***** DATA EXTRACTS

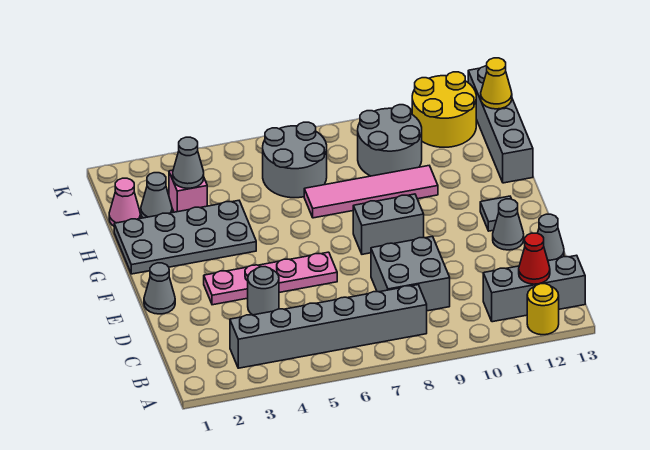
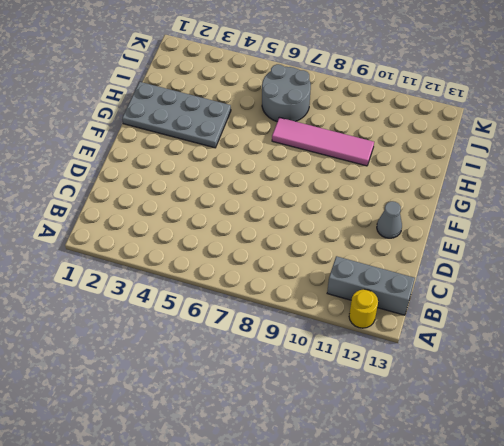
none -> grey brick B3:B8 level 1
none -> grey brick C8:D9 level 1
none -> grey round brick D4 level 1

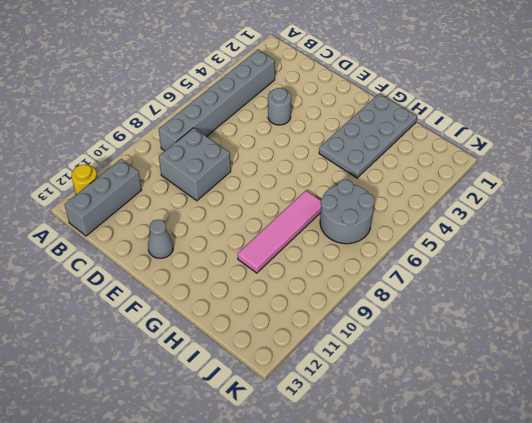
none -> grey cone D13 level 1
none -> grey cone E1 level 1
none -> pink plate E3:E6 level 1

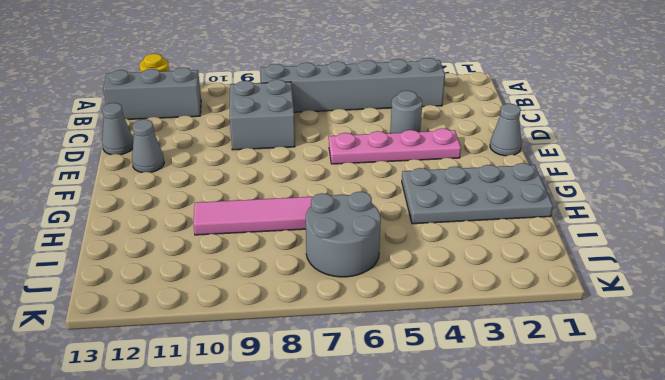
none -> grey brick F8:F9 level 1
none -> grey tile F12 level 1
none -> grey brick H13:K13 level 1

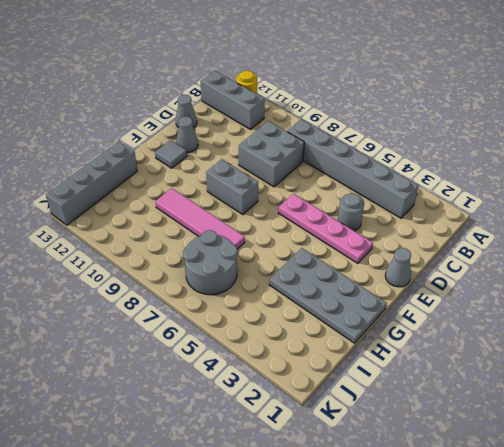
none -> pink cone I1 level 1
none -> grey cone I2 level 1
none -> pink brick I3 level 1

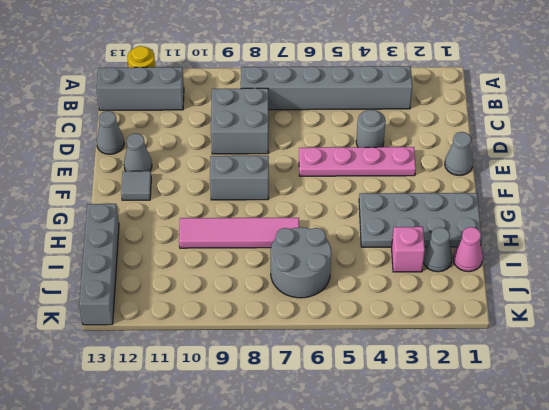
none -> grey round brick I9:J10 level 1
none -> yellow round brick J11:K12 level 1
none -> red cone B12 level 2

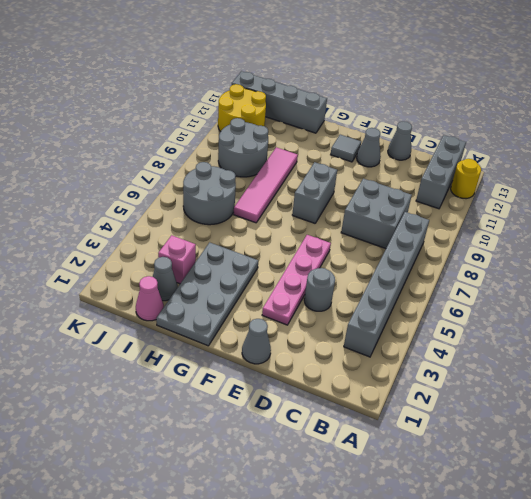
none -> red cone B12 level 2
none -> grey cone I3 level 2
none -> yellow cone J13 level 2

**********

WORK TO COMPLETE »
Reproduce the records above exactly, but only from the line containing "none -> yellow round brick J11:K12 level 1" through the last line, both included, and without any pictures.

EXERCISE OUTPUT »
none -> yellow round brick J11:K12 level 1
none -> red cone B12 level 2

none -> red cone B12 level 2
none -> grey cone I3 level 2
none -> yellow cone J13 level 2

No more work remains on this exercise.